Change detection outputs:

=======

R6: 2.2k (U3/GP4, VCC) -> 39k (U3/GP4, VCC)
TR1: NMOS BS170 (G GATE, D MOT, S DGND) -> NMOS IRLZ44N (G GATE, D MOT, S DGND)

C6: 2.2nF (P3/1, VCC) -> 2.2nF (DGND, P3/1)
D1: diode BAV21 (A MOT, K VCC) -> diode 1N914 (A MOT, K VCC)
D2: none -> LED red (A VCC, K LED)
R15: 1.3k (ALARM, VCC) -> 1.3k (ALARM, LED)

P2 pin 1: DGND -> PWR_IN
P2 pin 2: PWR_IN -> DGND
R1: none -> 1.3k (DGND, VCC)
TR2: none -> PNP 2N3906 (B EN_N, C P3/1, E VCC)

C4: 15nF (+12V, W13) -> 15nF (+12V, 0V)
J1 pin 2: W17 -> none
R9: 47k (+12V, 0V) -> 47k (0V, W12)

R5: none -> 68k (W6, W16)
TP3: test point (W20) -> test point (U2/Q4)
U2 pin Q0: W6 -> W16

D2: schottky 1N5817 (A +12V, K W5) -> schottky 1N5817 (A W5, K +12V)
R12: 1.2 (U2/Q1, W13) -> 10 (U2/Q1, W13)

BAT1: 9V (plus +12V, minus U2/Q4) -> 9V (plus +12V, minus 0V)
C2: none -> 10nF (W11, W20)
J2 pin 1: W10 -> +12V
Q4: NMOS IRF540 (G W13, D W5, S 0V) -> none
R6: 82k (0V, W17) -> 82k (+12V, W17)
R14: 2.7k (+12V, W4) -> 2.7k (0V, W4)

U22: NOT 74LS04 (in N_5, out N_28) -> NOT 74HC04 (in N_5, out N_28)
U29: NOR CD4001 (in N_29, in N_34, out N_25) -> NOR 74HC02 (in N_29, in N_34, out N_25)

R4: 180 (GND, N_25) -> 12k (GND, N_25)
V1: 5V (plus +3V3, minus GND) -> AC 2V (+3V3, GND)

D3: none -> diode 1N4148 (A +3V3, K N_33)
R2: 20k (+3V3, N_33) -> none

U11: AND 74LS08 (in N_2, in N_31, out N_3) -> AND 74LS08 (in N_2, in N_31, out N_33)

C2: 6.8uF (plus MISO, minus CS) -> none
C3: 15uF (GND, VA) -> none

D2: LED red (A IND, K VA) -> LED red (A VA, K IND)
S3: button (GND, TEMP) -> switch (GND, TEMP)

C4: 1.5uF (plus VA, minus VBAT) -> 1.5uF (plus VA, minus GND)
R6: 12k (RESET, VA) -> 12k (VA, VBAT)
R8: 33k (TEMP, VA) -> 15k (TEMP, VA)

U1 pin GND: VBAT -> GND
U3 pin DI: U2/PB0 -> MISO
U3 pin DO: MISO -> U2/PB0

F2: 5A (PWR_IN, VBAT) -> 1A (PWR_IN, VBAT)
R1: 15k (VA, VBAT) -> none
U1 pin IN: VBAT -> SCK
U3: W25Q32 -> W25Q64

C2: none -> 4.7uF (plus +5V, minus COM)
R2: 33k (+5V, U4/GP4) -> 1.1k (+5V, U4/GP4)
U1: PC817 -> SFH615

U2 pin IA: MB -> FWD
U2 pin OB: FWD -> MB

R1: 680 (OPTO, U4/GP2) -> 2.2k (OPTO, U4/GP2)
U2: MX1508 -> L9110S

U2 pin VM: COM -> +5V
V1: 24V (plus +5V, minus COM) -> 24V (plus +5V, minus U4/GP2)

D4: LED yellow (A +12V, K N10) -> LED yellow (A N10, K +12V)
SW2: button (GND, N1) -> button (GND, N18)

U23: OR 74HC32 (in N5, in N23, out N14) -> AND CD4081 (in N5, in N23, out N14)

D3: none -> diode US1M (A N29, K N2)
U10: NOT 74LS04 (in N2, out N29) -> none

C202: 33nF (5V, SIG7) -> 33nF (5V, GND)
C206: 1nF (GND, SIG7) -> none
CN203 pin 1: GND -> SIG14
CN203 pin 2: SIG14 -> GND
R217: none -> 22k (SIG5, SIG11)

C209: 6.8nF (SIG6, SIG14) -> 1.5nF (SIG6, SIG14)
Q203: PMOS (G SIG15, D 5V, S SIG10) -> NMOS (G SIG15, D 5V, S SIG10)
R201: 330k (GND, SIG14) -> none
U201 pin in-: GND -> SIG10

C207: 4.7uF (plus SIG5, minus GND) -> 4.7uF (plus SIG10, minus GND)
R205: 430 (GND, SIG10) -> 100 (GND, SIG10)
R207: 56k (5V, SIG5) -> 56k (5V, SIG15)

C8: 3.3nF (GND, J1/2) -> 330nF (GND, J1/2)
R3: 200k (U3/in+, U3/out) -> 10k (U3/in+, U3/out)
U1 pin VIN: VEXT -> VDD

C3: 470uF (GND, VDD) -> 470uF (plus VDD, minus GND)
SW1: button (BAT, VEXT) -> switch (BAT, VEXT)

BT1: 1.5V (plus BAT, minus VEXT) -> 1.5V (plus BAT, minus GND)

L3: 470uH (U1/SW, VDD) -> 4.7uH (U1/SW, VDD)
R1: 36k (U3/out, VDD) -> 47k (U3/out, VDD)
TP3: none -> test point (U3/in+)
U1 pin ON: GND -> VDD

=======

About this exercise: Once the line containing "TP3: test point (W20) -> test point (U2/Q4)" has been written out, please stop; every line before it, back to the first line of the records above, should be given exactly.

Answer space:
R6: 2.2k (U3/GP4, VCC) -> 39k (U3/GP4, VCC)
TR1: NMOS BS170 (G GATE, D MOT, S DGND) -> NMOS IRLZ44N (G GATE, D MOT, S DGND)

C6: 2.2nF (P3/1, VCC) -> 2.2nF (DGND, P3/1)
D1: diode BAV21 (A MOT, K VCC) -> diode 1N914 (A MOT, K VCC)
D2: none -> LED red (A VCC, K LED)
R15: 1.3k (ALARM, VCC) -> 1.3k (ALARM, LED)

P2 pin 1: DGND -> PWR_IN
P2 pin 2: PWR_IN -> DGND
R1: none -> 1.3k (DGND, VCC)
TR2: none -> PNP 2N3906 (B EN_N, C P3/1, E VCC)

C4: 15nF (+12V, W13) -> 15nF (+12V, 0V)
J1 pin 2: W17 -> none
R9: 47k (+12V, 0V) -> 47k (0V, W12)

R5: none -> 68k (W6, W16)
TP3: test point (W20) -> test point (U2/Q4)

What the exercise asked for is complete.